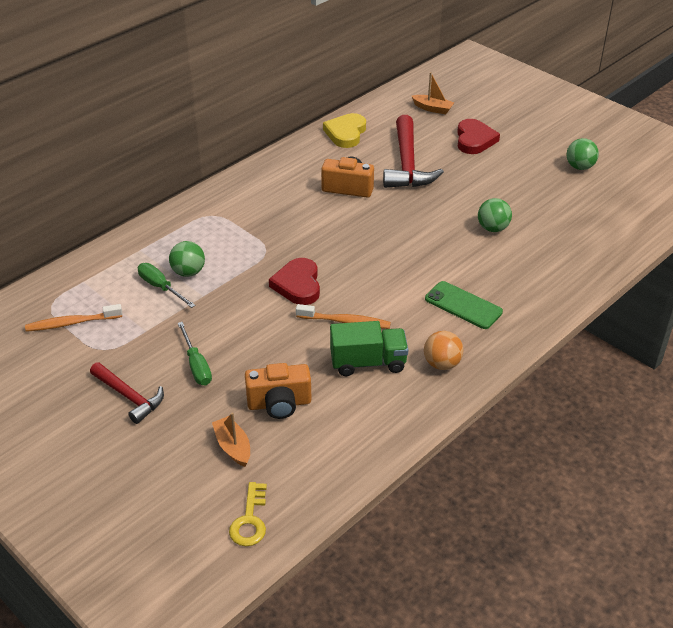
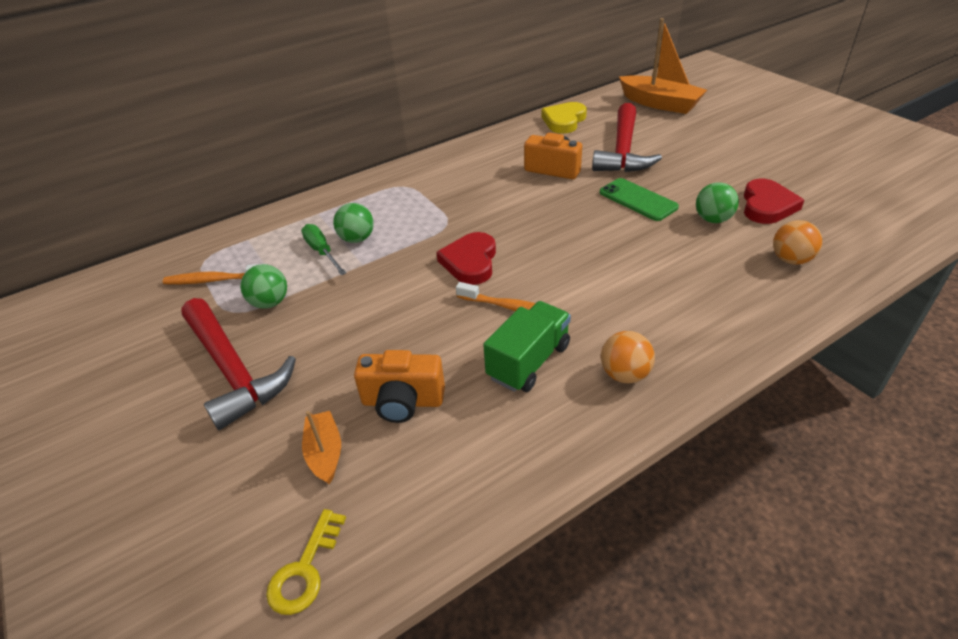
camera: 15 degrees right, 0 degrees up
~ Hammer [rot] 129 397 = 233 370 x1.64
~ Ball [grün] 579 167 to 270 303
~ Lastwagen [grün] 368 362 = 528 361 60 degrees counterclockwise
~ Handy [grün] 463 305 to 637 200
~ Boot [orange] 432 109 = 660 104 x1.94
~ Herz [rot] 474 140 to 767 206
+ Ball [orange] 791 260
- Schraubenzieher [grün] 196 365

• • • • •

_PROBLEM TO WORK ON:_
In the listing, find each line with the string "orange" and copy it.

_FINAL ANSWER:_
~ Boot [orange] 432 109 = 660 104 x1.94
+ Ball [orange] 791 260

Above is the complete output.